- ASSIGNMENT -
Copy out the line that contains "R205: 910 (BR_L, VO) -> 27k (BR_L, VO)" and the lines after it through the final one in the entries below, exactly, with no other lines.

RECORDS FOR THE TASK below:

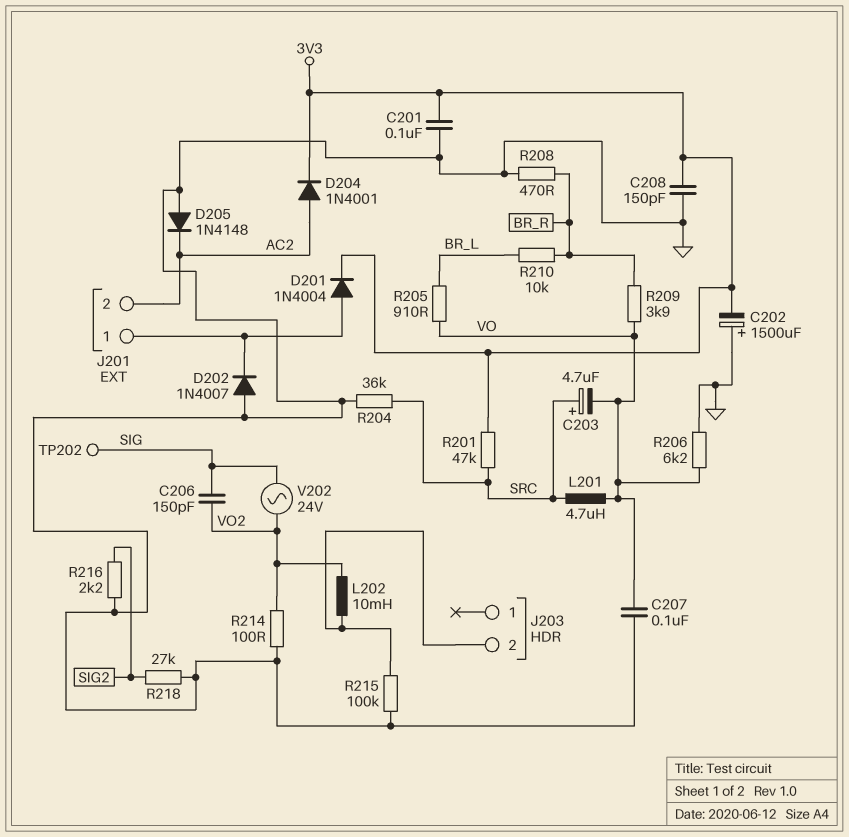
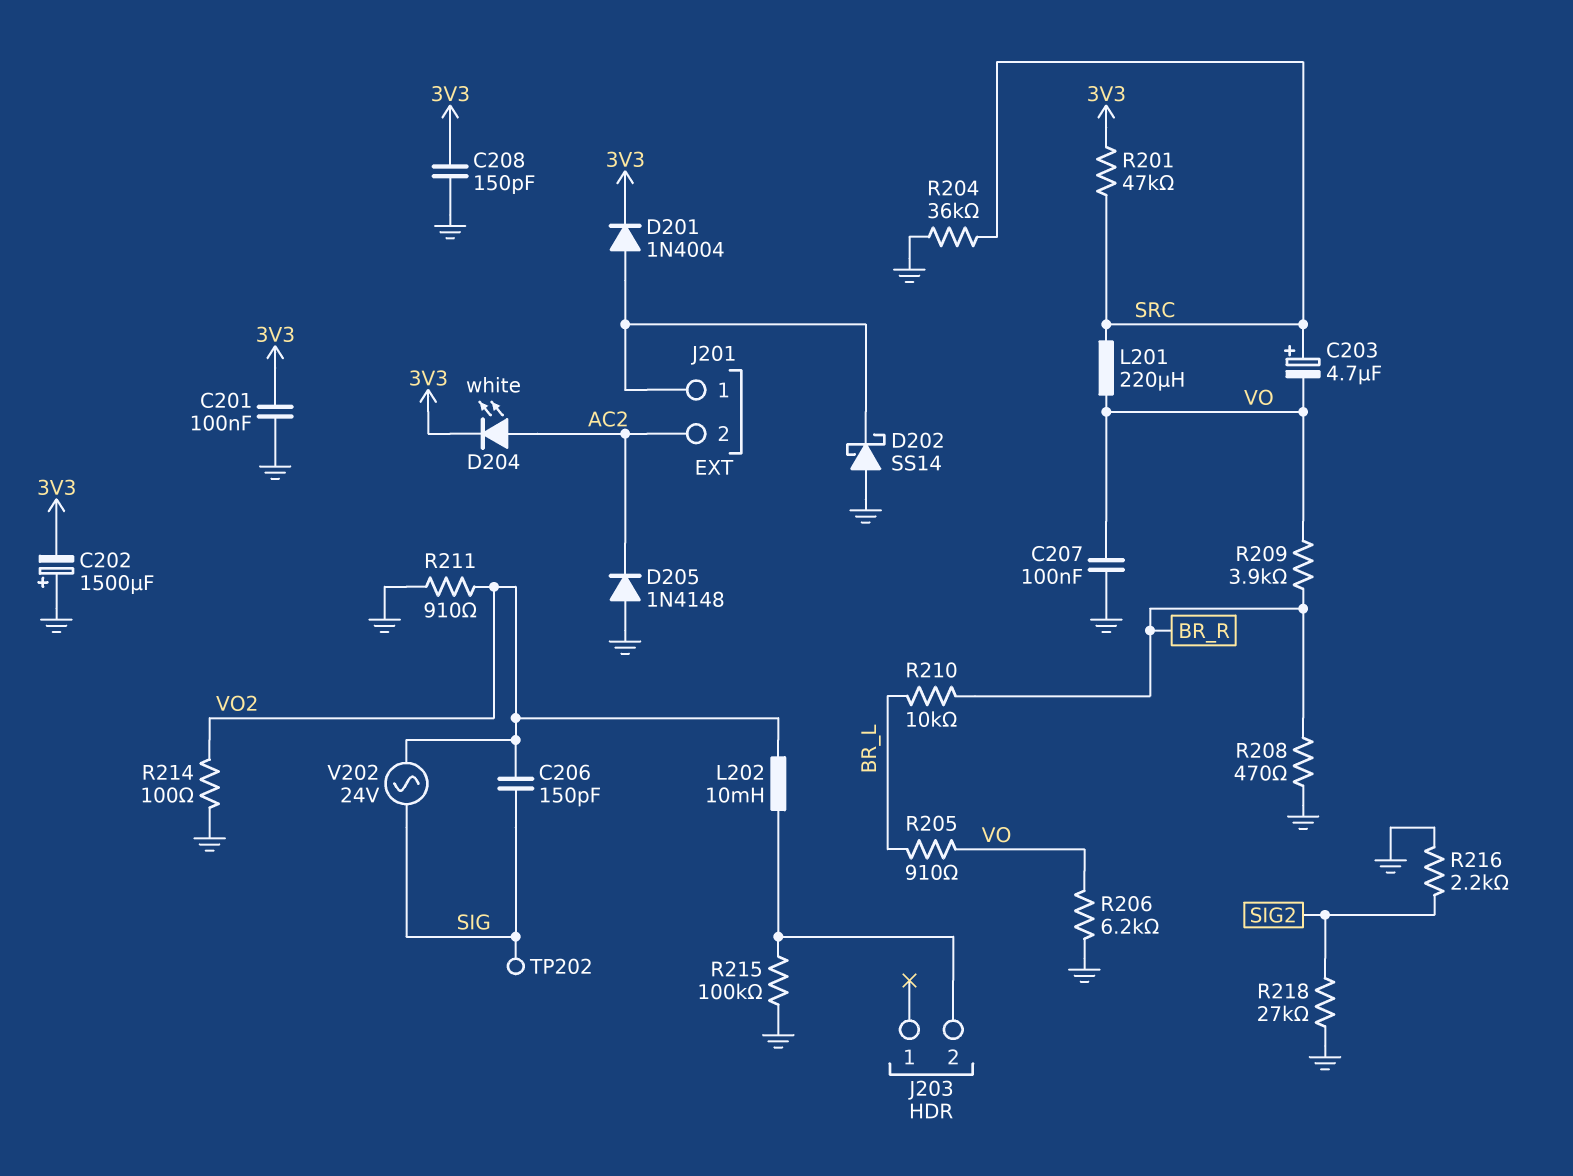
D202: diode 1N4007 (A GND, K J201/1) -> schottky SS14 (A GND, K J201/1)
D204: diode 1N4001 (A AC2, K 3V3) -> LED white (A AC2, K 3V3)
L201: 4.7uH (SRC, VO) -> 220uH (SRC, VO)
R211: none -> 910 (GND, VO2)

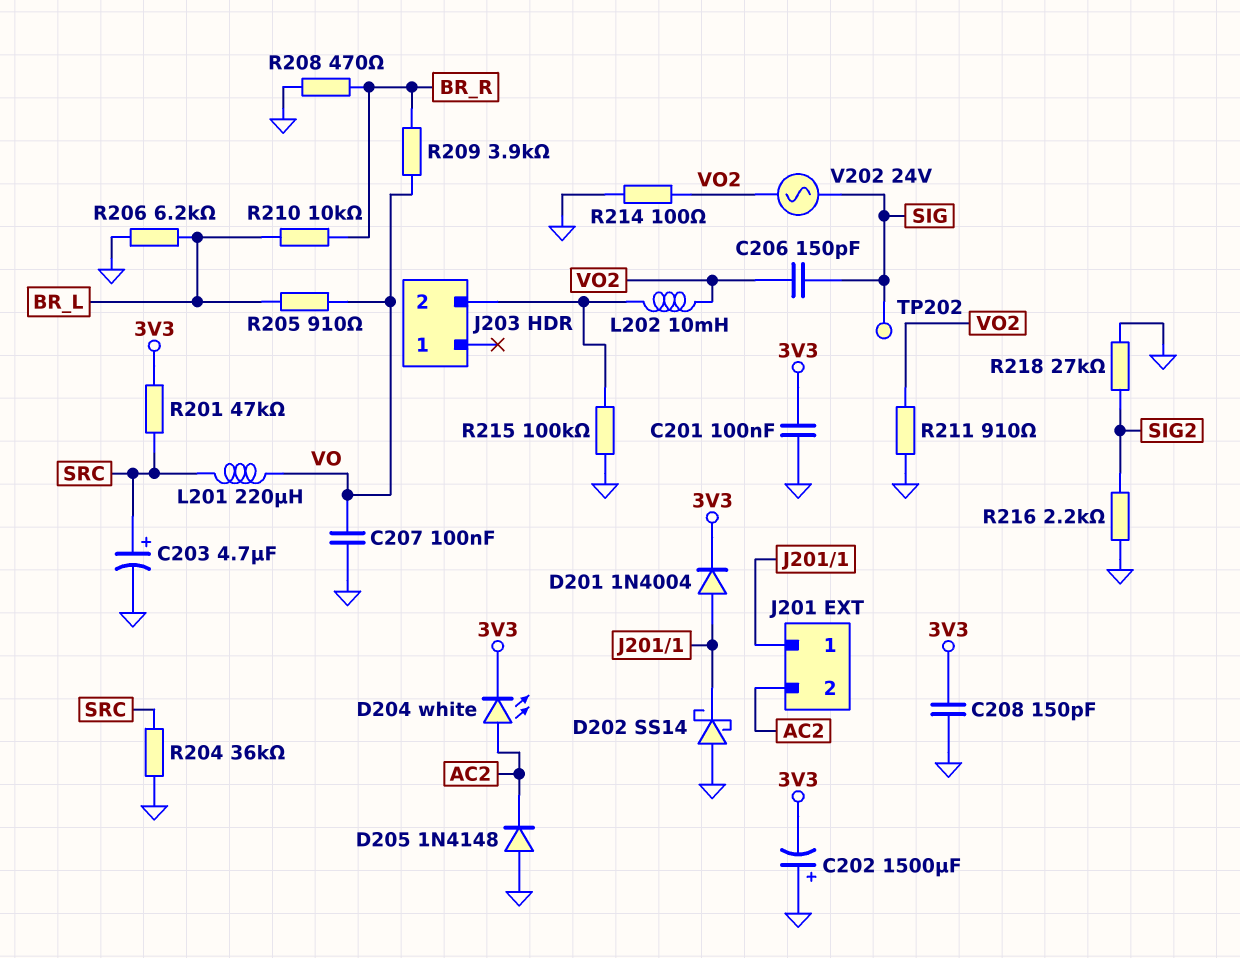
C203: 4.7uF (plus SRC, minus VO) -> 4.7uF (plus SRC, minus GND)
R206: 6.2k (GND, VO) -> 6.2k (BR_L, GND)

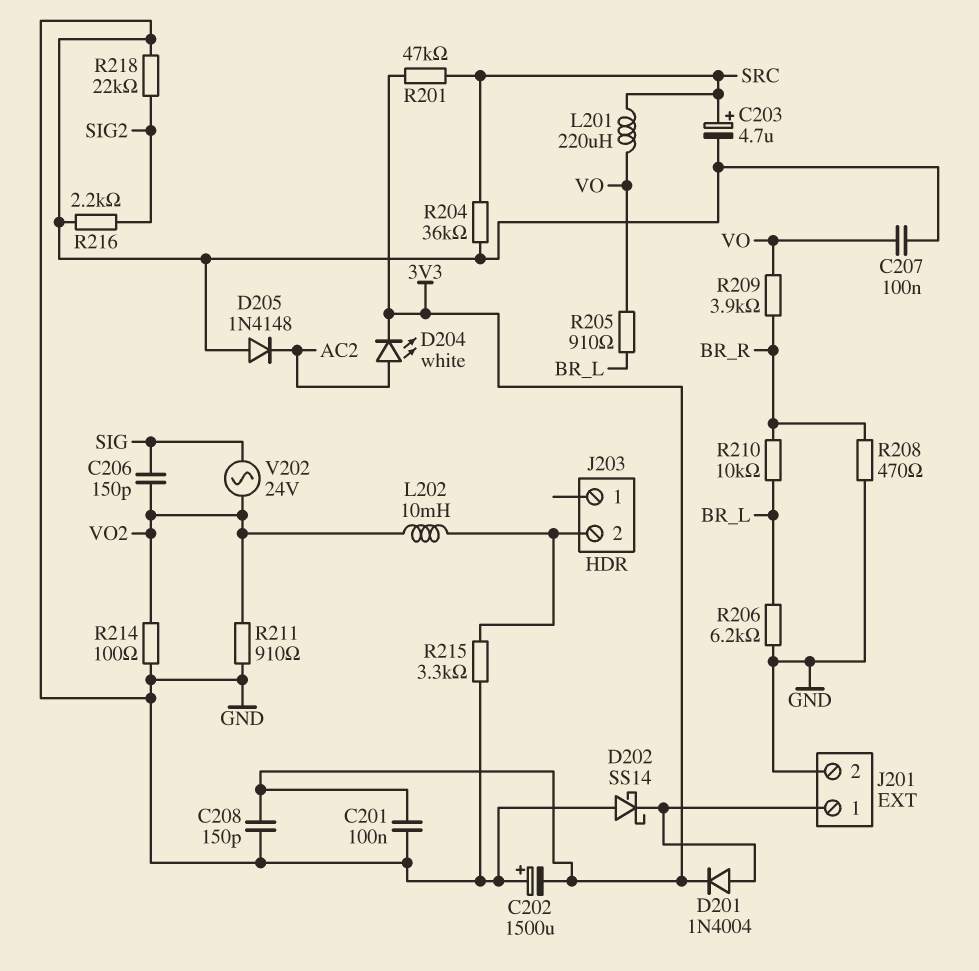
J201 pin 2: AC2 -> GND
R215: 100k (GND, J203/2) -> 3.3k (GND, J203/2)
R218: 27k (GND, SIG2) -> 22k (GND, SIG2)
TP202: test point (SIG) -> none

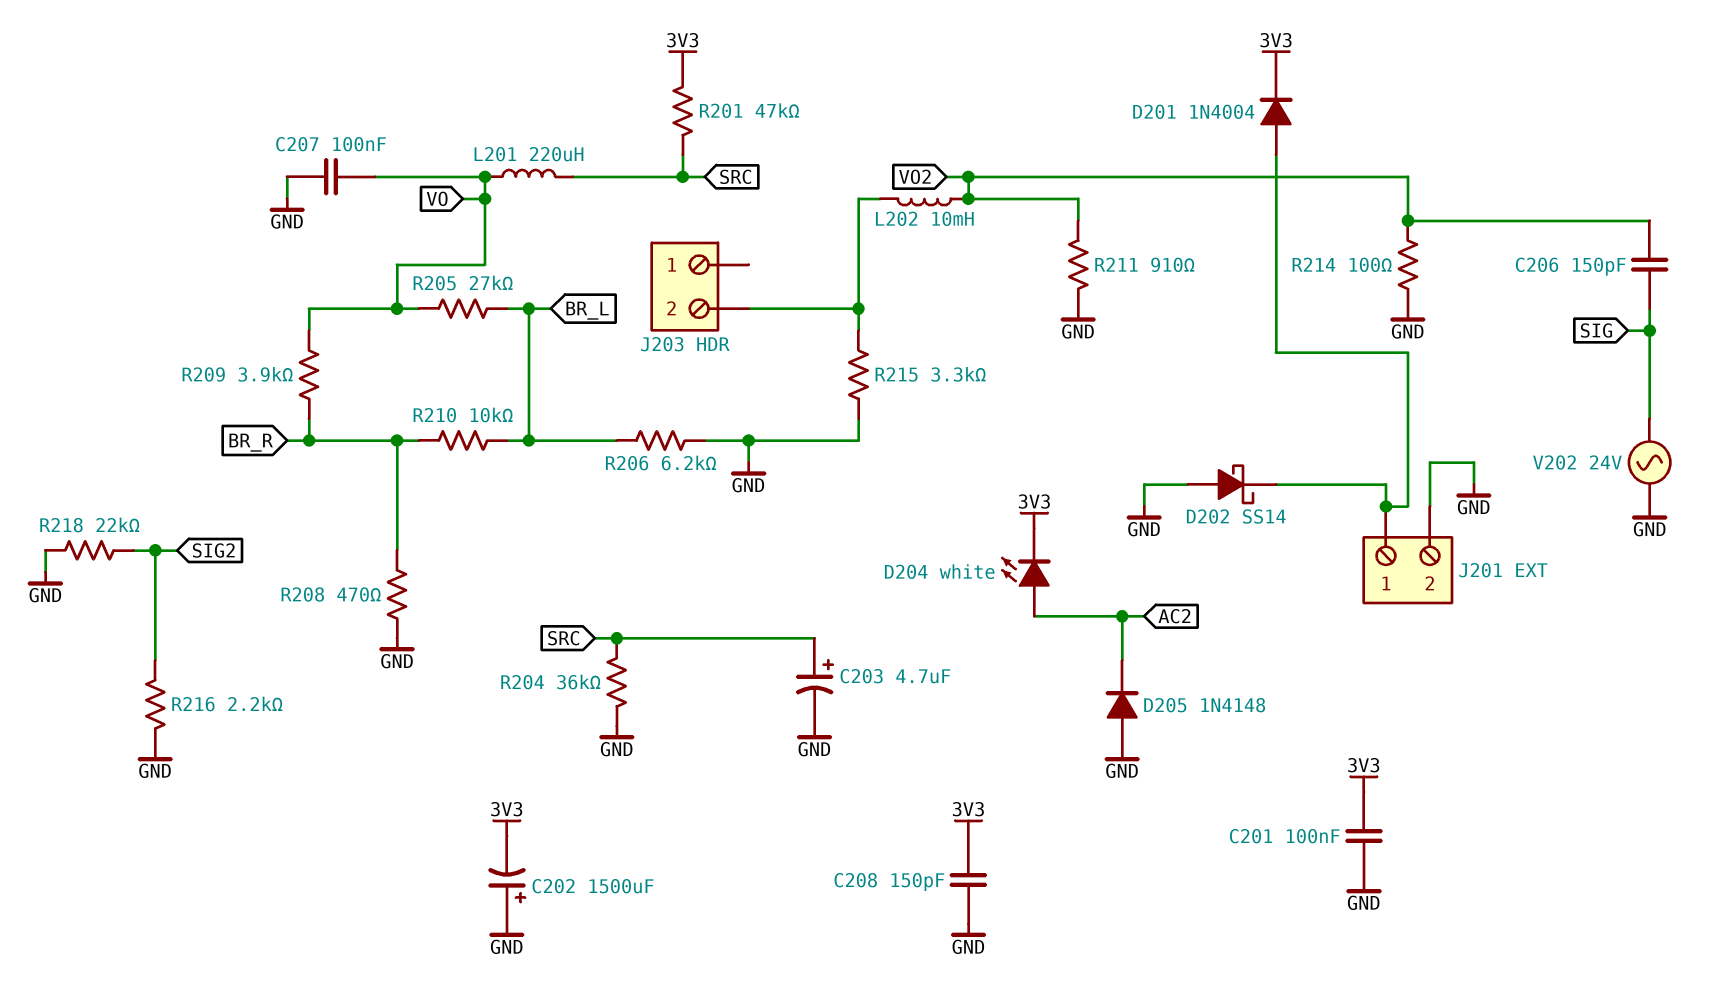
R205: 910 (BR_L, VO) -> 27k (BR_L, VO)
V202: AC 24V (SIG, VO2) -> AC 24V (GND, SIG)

End of RECORDS FOR THE TASK.

- REPLY -
R205: 910 (BR_L, VO) -> 27k (BR_L, VO)
V202: AC 24V (SIG, VO2) -> AC 24V (GND, SIG)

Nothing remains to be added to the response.